## PROBLEM REQUIREMENTS
The answer must consist of each line below that contains the word "MCLR", copied in full.

Stored data:
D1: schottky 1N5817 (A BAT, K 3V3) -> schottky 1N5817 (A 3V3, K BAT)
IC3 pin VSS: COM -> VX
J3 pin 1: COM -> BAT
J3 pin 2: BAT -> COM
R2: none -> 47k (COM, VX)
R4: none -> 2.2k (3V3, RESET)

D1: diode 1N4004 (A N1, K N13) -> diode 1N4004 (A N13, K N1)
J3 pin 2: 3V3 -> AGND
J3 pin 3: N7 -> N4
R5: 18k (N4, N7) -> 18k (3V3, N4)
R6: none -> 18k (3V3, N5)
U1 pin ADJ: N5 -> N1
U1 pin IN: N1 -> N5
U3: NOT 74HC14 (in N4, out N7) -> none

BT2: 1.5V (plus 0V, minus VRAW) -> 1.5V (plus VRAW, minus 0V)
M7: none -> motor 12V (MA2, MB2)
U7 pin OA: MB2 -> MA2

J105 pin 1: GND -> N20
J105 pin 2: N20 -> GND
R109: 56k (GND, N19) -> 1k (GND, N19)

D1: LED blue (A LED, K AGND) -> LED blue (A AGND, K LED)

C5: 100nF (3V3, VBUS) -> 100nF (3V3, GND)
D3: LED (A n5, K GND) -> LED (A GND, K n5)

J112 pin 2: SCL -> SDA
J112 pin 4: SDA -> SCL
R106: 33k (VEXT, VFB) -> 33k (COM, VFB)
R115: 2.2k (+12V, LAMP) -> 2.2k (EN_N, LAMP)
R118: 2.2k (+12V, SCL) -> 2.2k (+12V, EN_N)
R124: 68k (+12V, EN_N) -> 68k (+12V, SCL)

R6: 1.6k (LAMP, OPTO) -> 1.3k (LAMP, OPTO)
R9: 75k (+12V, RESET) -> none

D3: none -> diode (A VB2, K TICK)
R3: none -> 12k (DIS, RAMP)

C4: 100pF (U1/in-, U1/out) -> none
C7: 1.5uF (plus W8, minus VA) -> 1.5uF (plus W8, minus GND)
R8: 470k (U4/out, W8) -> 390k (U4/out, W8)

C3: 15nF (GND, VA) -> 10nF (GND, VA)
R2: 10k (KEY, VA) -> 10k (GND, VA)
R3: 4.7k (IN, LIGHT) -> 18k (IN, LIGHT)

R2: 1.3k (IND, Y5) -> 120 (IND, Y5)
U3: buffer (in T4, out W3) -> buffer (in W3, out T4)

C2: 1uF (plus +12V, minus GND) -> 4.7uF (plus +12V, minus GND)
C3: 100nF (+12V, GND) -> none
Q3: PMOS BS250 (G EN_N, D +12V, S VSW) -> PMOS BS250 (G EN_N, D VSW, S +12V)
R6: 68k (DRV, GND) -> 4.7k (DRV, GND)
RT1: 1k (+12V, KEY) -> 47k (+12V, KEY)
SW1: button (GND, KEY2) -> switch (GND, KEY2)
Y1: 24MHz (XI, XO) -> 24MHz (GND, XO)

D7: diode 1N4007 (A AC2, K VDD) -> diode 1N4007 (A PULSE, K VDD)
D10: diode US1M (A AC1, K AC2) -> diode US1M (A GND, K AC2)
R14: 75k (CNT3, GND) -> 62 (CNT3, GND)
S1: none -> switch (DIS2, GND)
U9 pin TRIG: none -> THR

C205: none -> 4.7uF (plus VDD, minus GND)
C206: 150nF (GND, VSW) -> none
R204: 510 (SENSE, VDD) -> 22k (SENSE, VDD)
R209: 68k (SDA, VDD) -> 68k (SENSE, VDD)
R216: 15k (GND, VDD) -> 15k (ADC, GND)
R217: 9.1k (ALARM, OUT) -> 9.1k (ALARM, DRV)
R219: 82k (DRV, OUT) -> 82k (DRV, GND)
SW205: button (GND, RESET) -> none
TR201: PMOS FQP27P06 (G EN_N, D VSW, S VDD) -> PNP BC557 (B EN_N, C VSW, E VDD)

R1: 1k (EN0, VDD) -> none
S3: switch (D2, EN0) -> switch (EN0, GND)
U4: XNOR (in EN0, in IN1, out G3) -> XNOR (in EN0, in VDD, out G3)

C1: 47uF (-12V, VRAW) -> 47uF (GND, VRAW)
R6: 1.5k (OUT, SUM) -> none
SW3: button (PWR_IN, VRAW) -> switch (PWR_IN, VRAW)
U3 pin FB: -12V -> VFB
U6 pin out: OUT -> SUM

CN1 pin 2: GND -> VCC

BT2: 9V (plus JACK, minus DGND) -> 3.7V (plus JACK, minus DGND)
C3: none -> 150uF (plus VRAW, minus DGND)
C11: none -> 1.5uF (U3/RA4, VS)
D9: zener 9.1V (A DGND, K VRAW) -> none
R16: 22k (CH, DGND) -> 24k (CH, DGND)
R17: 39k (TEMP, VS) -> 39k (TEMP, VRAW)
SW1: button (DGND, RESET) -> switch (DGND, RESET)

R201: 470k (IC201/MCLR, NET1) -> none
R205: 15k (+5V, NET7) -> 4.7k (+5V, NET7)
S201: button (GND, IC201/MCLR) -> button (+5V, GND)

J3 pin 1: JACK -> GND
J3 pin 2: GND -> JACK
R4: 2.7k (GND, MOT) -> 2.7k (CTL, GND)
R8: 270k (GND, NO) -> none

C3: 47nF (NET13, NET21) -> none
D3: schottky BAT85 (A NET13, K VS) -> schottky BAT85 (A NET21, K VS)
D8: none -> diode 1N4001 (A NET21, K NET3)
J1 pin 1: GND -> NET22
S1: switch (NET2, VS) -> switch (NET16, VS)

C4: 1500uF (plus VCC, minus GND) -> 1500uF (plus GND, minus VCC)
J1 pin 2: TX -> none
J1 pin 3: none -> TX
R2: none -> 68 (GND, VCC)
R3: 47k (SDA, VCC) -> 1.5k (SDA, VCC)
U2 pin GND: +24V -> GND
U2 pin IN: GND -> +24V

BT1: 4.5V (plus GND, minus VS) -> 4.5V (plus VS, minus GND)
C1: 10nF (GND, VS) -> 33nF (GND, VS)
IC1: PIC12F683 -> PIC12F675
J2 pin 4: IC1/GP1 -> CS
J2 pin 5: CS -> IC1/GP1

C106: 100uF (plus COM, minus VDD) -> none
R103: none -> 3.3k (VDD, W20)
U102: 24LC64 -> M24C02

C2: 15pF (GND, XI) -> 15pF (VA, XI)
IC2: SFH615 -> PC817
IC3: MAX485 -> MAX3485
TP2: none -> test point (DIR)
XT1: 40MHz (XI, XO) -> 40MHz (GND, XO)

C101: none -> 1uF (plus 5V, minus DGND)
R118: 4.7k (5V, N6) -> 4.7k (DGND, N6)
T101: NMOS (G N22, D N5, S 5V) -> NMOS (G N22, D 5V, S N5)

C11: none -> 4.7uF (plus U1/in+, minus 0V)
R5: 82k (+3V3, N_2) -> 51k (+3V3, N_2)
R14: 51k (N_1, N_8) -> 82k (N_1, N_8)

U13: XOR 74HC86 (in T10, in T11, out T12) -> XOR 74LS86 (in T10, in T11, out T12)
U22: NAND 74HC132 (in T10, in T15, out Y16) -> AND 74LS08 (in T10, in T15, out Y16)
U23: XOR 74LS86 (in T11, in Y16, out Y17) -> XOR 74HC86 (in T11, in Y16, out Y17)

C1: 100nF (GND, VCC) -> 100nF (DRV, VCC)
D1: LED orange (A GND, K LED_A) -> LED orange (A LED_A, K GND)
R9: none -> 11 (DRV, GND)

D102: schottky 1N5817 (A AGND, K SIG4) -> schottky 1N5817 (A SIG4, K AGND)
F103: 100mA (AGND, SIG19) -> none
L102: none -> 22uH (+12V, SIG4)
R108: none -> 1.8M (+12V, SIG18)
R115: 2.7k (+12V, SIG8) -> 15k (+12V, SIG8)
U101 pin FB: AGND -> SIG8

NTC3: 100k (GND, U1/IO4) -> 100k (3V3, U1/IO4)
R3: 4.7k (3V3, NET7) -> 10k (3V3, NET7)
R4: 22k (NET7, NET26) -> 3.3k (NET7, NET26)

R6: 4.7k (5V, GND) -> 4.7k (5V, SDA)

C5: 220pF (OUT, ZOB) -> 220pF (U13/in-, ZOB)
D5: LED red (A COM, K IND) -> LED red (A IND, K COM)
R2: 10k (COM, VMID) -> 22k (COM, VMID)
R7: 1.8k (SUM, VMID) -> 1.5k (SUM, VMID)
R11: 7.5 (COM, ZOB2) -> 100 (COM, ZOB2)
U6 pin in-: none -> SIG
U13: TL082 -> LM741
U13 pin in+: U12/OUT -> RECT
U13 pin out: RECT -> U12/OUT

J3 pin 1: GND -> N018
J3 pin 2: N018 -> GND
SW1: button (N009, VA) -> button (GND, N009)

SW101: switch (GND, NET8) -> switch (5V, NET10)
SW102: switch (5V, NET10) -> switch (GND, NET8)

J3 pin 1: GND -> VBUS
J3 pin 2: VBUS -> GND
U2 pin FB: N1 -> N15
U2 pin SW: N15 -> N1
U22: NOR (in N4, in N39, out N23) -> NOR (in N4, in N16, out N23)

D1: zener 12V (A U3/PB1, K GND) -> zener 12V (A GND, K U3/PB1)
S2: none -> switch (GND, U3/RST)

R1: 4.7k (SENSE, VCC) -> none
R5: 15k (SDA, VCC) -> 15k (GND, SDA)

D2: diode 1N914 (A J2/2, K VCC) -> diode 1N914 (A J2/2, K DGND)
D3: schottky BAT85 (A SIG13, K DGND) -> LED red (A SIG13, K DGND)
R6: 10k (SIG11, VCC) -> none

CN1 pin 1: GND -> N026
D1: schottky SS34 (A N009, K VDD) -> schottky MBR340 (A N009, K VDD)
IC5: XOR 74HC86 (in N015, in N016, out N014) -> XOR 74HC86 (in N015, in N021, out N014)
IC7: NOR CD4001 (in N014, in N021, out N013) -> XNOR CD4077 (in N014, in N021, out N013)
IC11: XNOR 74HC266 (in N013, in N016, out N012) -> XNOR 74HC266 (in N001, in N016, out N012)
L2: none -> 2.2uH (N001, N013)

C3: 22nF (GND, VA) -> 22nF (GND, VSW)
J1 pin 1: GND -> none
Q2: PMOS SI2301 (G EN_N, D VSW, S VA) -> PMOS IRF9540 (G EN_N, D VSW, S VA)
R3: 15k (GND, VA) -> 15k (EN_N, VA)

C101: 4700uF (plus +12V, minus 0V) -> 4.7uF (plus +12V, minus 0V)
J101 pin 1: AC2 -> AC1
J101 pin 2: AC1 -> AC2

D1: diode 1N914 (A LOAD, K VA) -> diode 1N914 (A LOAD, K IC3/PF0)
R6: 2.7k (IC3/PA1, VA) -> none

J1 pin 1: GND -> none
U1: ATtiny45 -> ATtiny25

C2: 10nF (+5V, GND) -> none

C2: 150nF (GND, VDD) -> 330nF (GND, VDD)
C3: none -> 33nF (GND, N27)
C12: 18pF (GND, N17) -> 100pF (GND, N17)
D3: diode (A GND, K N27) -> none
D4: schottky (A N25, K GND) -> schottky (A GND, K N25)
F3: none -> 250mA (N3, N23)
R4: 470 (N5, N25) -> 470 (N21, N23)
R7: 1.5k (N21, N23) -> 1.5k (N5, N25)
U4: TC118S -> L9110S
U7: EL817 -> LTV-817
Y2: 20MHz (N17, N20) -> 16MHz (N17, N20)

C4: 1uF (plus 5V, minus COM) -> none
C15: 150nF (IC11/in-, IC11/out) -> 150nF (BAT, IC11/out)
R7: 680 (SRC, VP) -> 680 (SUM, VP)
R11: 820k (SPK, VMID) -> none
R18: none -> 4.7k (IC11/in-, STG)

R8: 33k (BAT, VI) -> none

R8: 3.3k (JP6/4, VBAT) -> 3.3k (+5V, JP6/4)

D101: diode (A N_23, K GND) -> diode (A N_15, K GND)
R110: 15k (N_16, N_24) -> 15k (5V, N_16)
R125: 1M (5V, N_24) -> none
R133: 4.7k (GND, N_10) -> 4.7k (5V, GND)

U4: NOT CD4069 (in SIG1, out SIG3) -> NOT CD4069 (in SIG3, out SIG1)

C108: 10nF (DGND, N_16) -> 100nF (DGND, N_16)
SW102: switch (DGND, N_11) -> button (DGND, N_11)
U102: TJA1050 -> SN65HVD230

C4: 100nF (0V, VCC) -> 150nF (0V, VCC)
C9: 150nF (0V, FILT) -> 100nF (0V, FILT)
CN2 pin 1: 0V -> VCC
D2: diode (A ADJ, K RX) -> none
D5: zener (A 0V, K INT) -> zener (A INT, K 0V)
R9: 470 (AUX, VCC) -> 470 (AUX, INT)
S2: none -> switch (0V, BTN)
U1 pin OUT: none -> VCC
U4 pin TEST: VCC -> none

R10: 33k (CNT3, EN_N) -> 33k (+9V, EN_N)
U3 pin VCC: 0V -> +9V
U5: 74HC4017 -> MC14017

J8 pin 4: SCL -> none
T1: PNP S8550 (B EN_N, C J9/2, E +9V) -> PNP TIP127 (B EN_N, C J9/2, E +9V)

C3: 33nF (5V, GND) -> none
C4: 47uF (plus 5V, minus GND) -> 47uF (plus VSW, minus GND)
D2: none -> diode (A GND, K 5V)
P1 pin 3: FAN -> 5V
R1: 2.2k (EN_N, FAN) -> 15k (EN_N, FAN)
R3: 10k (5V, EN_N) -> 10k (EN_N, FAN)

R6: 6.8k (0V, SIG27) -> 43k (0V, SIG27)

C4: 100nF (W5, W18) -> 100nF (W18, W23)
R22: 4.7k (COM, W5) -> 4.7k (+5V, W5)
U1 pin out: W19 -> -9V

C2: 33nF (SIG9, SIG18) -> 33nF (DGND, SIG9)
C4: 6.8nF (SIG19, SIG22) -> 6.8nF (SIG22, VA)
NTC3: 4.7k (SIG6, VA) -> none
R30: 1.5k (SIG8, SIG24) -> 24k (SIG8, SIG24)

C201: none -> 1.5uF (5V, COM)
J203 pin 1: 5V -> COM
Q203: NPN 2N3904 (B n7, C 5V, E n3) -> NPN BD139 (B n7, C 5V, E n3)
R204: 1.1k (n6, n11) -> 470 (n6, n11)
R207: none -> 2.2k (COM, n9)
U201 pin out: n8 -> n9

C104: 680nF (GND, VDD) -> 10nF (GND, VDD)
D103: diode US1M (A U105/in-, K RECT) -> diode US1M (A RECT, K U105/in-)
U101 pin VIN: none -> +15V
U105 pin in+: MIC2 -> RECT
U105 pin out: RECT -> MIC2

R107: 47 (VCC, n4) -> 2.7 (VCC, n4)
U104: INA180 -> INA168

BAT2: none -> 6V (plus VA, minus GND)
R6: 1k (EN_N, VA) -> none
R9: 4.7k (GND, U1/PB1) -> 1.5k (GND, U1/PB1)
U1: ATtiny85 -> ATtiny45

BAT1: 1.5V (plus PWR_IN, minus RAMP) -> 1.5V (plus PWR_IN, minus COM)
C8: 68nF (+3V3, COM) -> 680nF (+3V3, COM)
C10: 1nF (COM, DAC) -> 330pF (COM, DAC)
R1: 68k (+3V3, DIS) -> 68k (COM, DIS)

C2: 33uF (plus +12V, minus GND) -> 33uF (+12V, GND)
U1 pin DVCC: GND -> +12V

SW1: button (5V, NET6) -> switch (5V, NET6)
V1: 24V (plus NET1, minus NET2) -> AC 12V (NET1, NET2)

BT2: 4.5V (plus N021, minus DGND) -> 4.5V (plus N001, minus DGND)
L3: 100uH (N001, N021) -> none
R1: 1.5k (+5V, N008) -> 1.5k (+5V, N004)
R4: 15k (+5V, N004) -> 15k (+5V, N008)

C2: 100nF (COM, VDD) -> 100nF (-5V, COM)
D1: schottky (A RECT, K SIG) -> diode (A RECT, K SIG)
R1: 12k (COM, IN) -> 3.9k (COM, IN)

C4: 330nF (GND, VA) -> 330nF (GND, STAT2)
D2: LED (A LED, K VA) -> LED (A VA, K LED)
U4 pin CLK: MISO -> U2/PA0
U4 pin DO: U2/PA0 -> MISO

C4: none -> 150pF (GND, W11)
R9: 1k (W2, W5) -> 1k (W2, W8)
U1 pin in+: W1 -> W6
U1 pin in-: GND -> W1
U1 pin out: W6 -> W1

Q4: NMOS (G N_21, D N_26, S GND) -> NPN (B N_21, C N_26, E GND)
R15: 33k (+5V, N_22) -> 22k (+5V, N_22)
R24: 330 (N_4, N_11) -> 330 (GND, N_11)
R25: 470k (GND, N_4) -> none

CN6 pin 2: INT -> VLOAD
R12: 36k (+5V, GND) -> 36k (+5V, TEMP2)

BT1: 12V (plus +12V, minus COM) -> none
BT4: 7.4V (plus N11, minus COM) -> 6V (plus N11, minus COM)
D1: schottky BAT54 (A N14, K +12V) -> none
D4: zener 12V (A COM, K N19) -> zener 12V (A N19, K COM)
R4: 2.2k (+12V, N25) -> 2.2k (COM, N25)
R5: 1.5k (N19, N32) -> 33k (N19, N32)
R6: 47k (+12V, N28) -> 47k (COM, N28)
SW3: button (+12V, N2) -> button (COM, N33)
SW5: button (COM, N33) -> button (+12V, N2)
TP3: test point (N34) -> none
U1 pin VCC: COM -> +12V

## FINAL ANSWER
R201: 470k (IC201/MCLR, NET1) -> none
S201: button (GND, IC201/MCLR) -> button (+5V, GND)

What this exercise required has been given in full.